Leave the images out, and copy each of the records below exactly.
──────── Data for processing
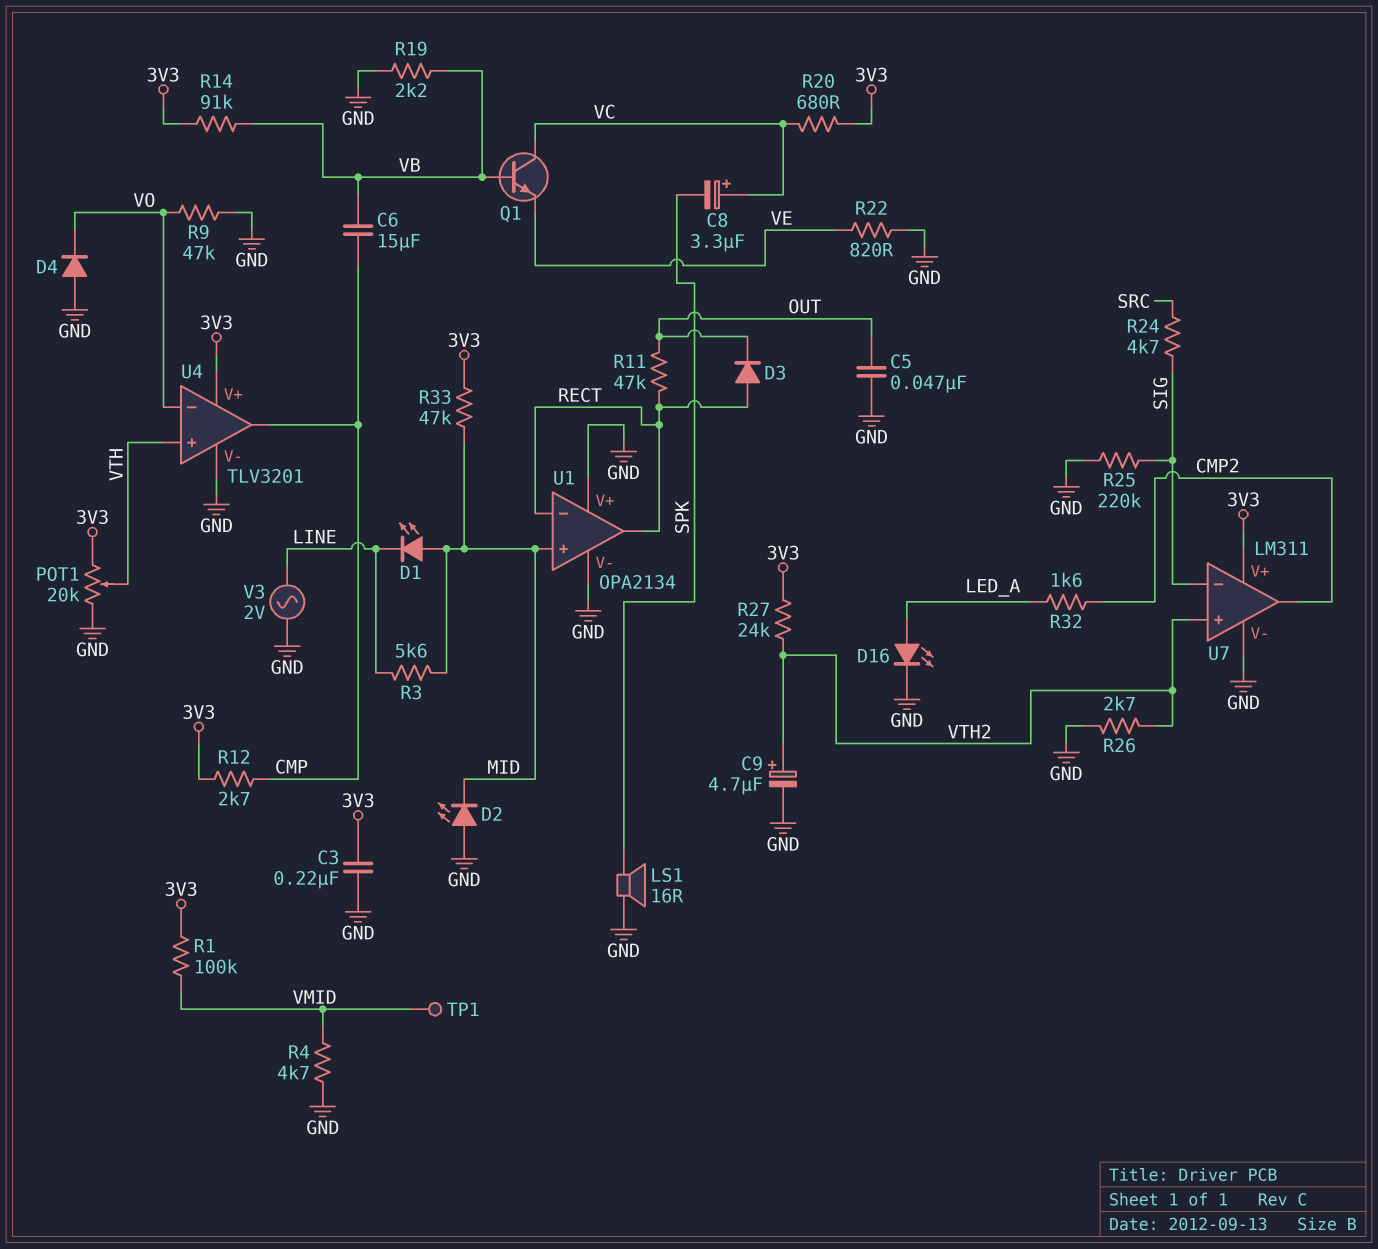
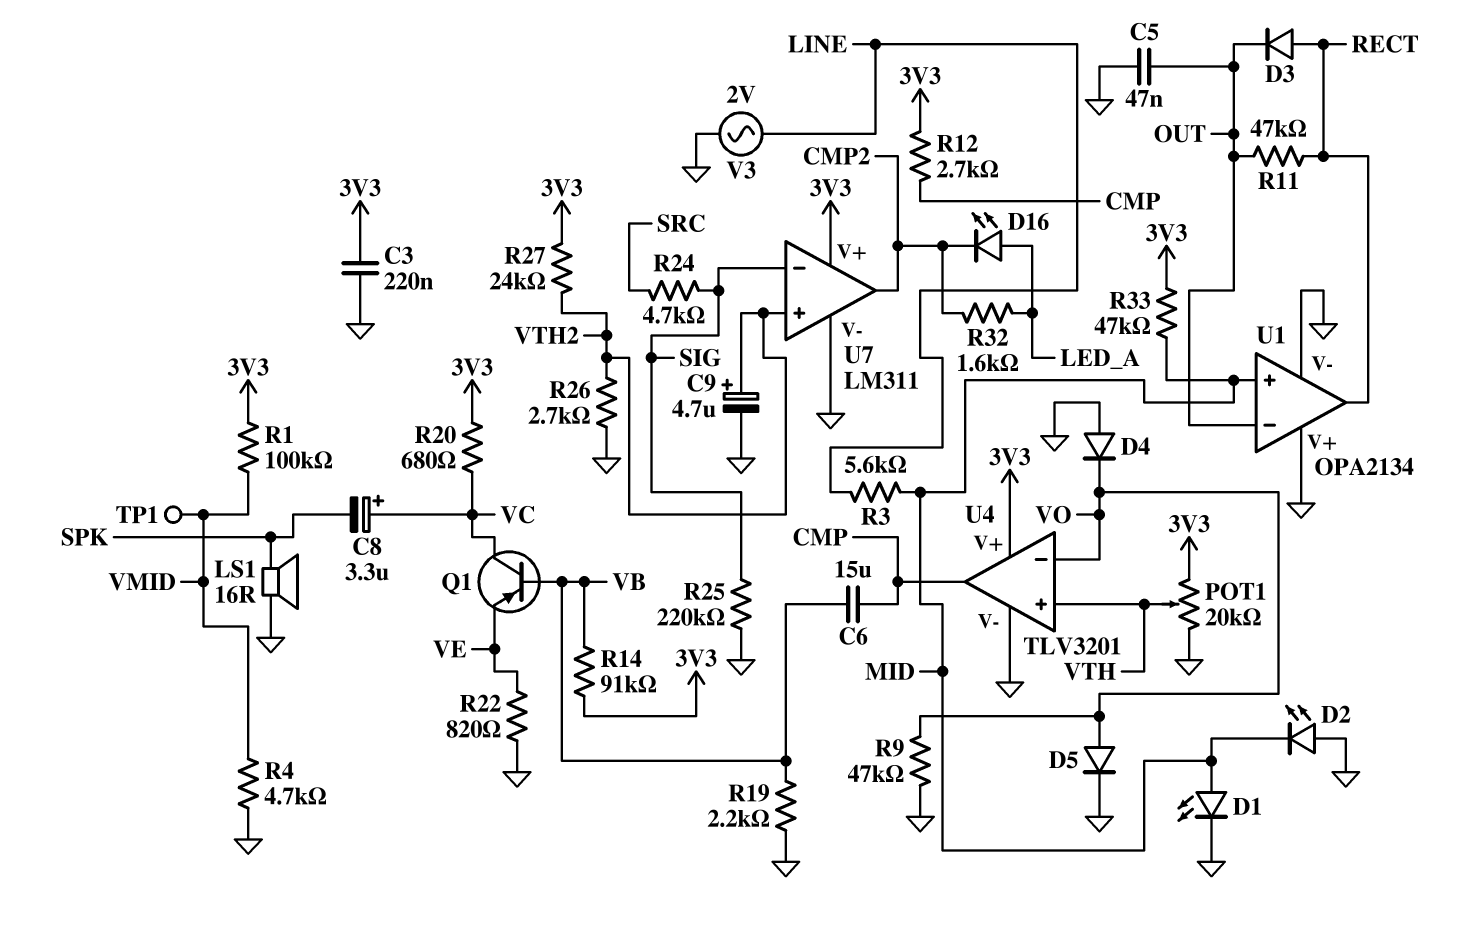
D1: LED (A MID, K LINE) -> LED (A MID, K GND)
D5: none -> diode (A VO, K GND)
D16: LED (A LED_A, K GND) -> LED (A LED_A, K CMP2)
Q1: NPN (B VB, C VC, E VE) -> PNP (B VB, C VC, E VE)
U1 pin in-: RECT -> OUT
────────────────
## Expected output
D1: LED (A MID, K LINE) -> LED (A MID, K GND)
D5: none -> diode (A VO, K GND)
D16: LED (A LED_A, K GND) -> LED (A LED_A, K CMP2)
Q1: NPN (B VB, C VC, E VE) -> PNP (B VB, C VC, E VE)
U1 pin in-: RECT -> OUT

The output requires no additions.